» **Instructions to follow**: Using the records below, copy every line that holds the string "green".

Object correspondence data
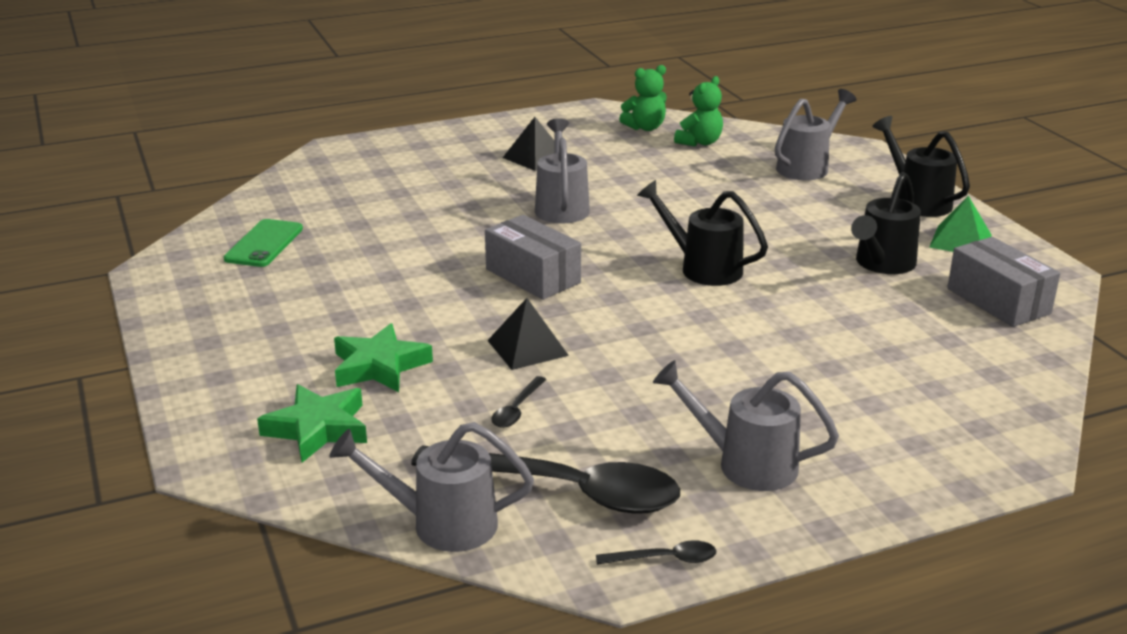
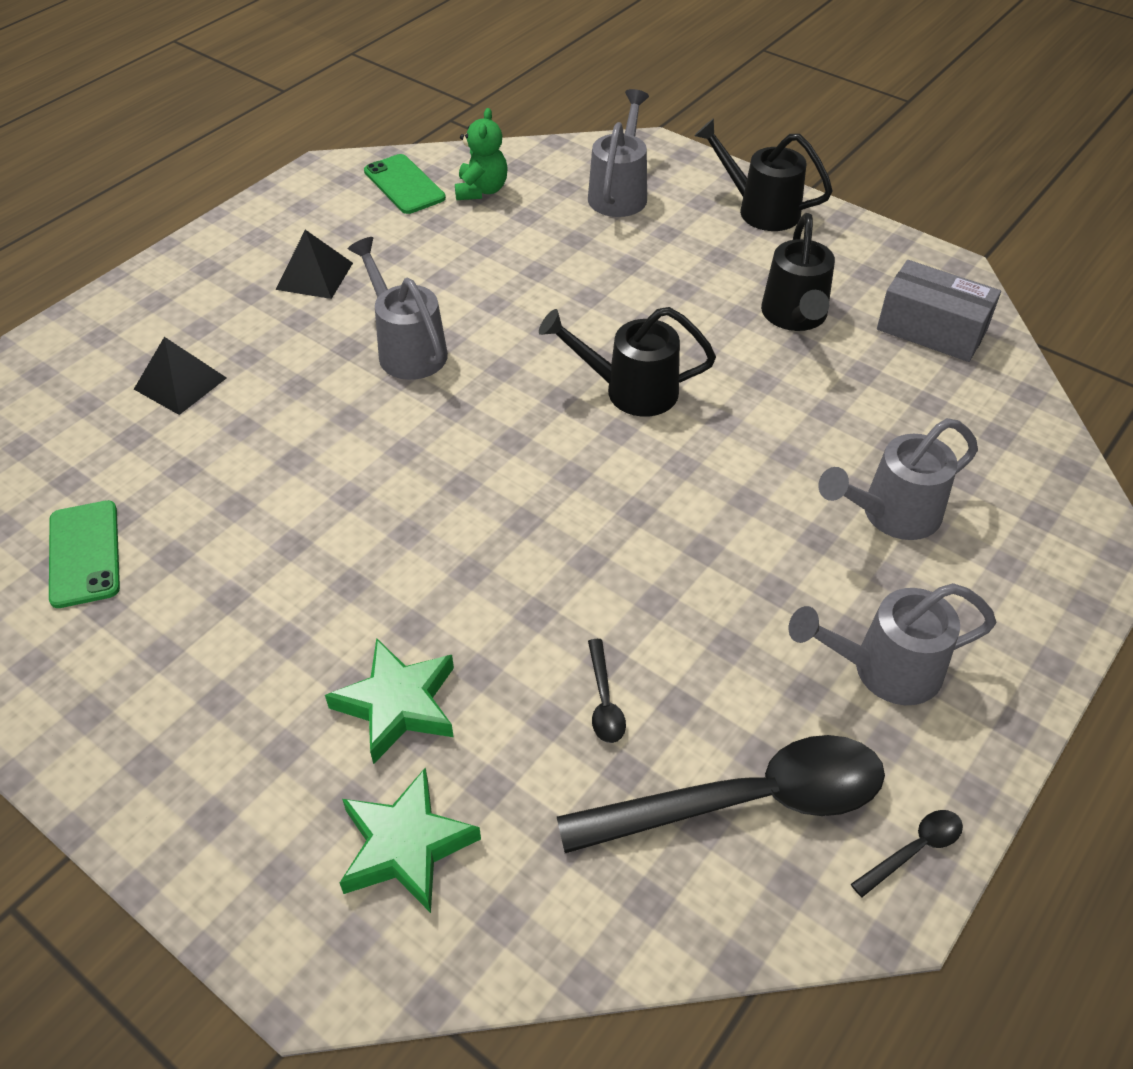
camera: 30 degrees left, 20 degrees up
grey watering can [329,422,534,552] -> grey watering can moved to [818,418,978,540]
grey box [485,215,581,300] -> none
black pyramid [487,298,569,370] -> black pyramid moved to [134,337,227,415]
green teddy bear [619,65,667,131] -> green phone [364,154,446,214]
green pyramid [929,196,992,252] -> none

» **Answer section**:
green teddy bear [619,65,667,131] -> green phone [364,154,446,214]
green pyramid [929,196,992,252] -> none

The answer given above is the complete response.